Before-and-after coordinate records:
#####

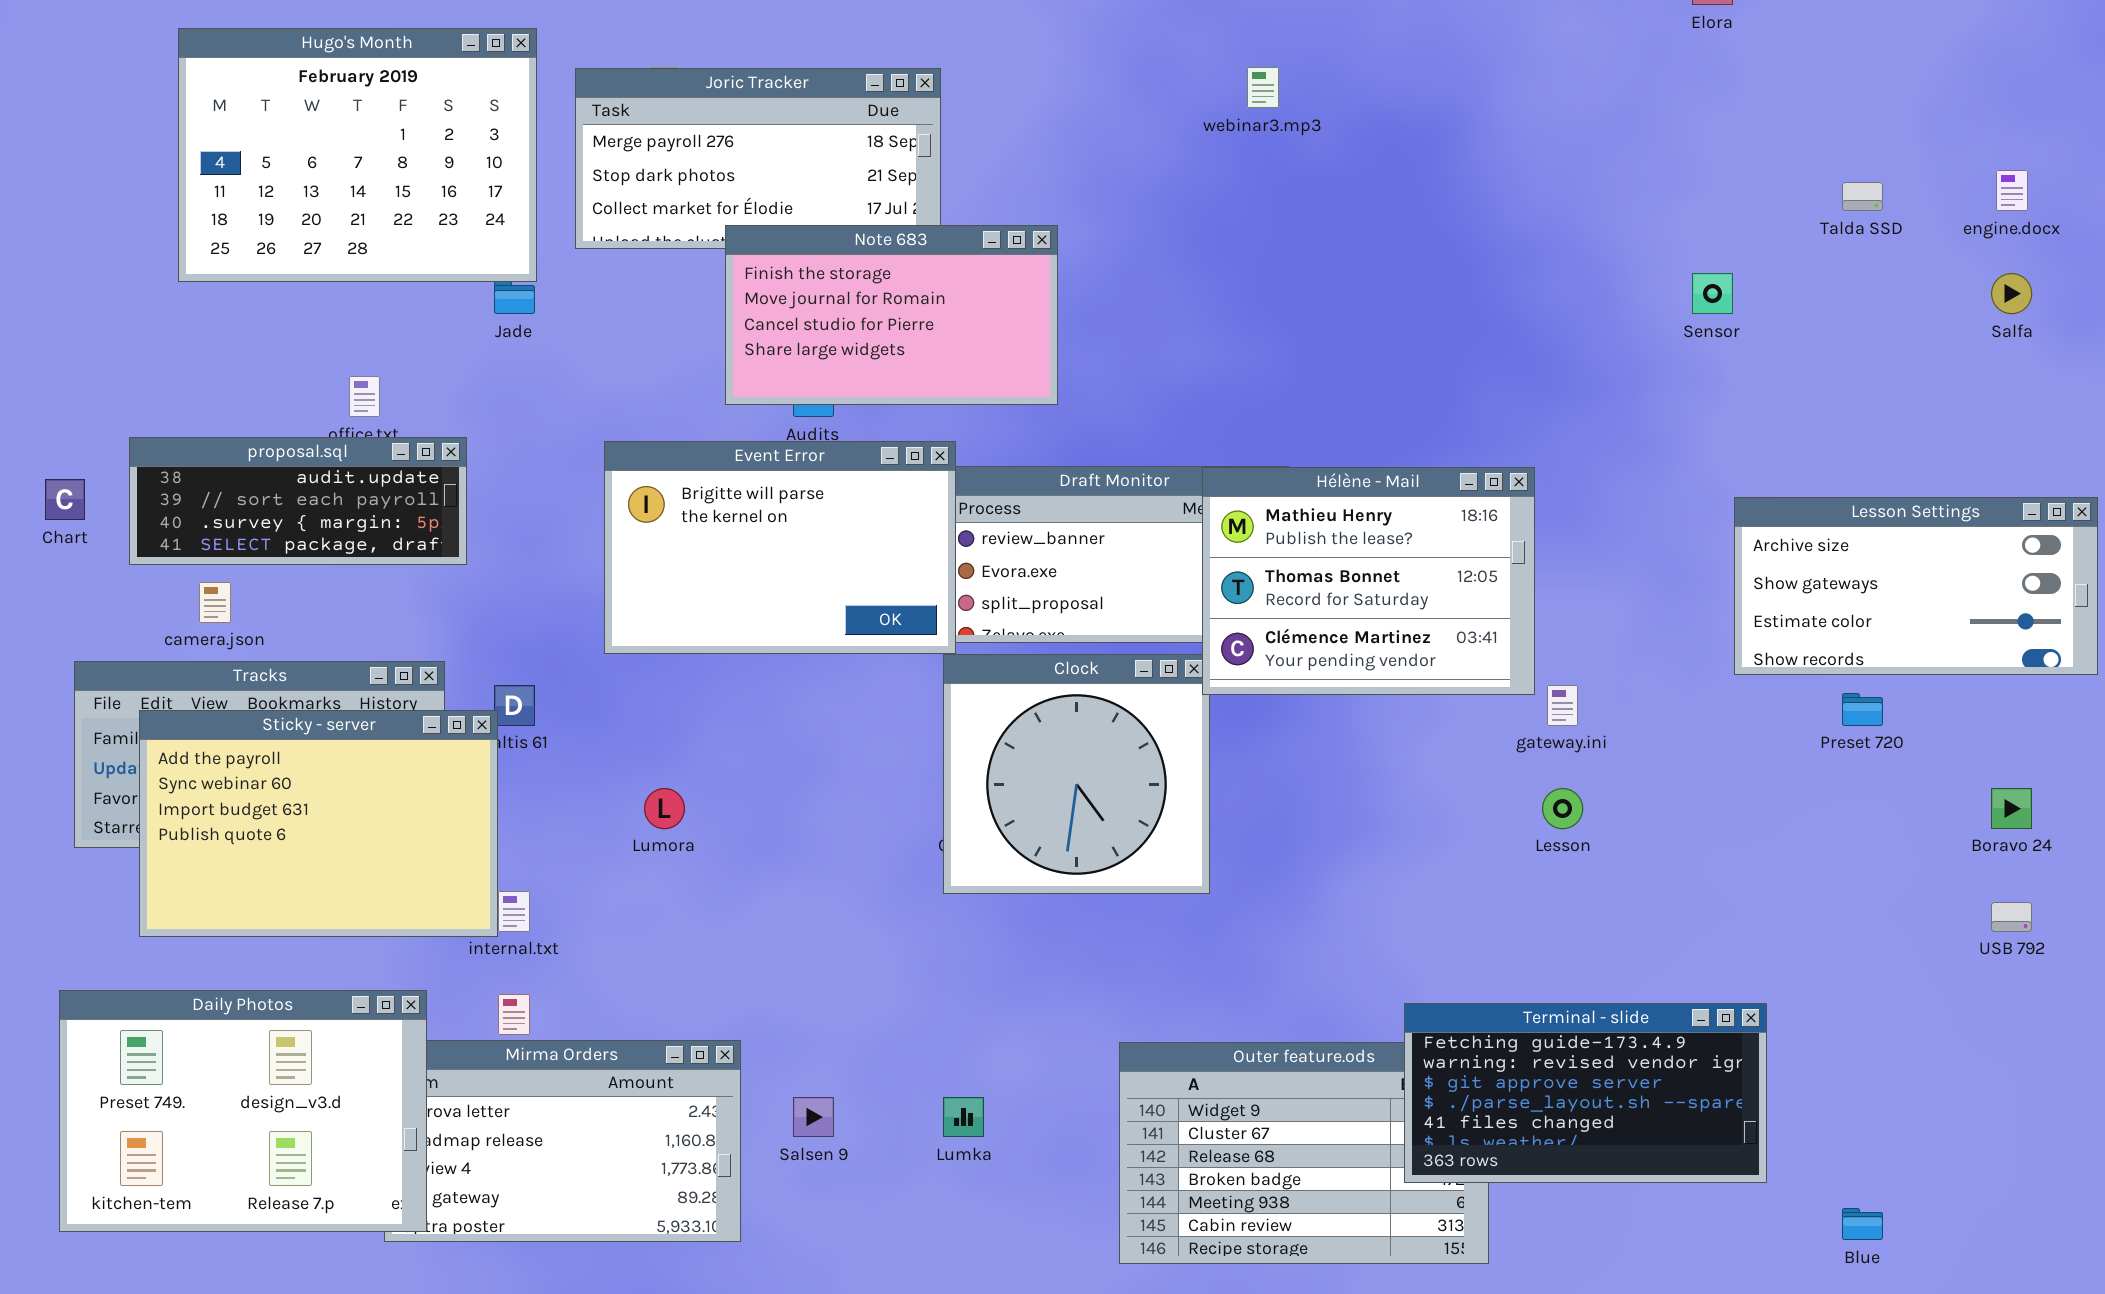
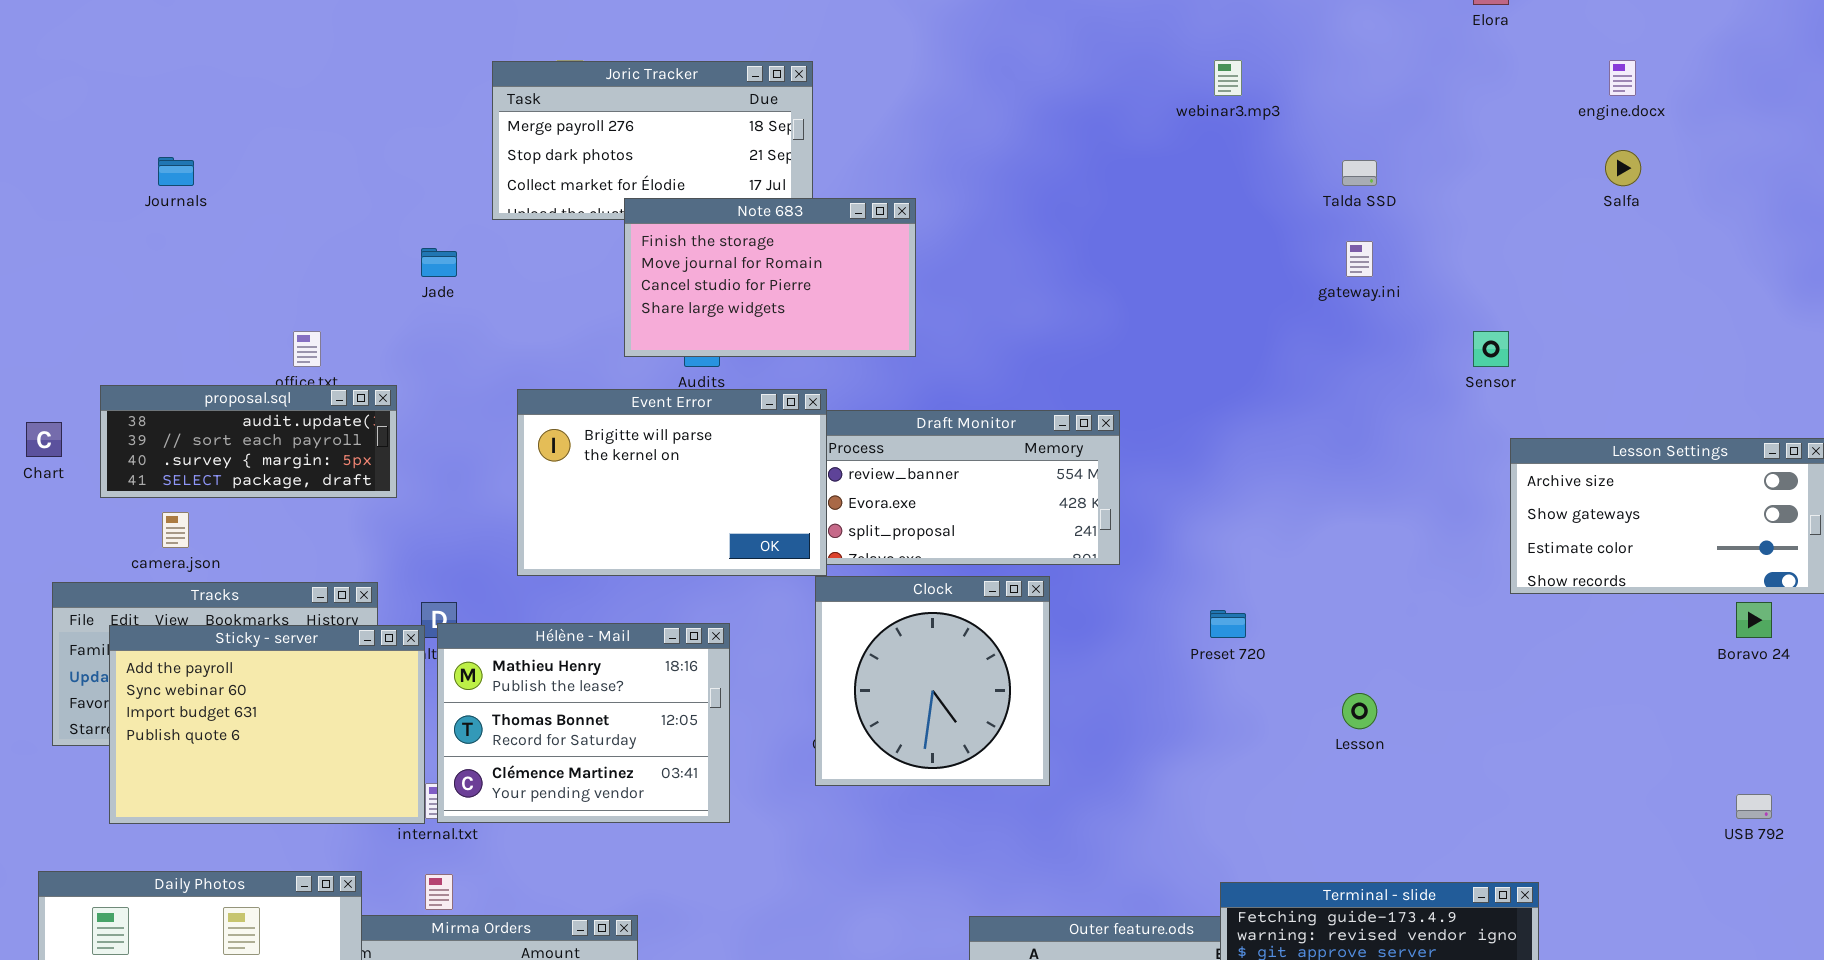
Hugo's Month: [178,28,537,282] -> none, closed
webinar3.mp3: [1247,67,1279,108] -> [1214,60,1242,96], moved
engine.docx: [1996,170,2028,211] -> [1609,60,1636,96], moved
Talda SSD: [1842,182,1883,211] -> [1342,160,1377,186], moved
Sensor: [1692,273,1733,314] -> [1473,331,1509,367], moved
Salfa: [1991,273,2032,314] -> [1605,150,1641,186], moved
Hélène - Mail: [1202,467,1535,695] -> [437,623,730,823], moved
gateway.ini: [1547,685,1578,726] -> [1346,241,1373,277], moved
Preset 720: [1842,693,1883,726] -> [1210,610,1246,638], moved
Boravo 24: [1991,788,2032,829] -> [1736,602,1772,638], moved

#####

## INSTRUCTIONS TO FOLLOW:
Output the line containing "Preset 720: [1842,693,1883,726]" together with all later lines of the entries, exactly as written, through the final line.

## RESPONSE AREA:
Preset 720: [1842,693,1883,726] -> [1210,610,1246,638], moved
Boravo 24: [1991,788,2032,829] -> [1736,602,1772,638], moved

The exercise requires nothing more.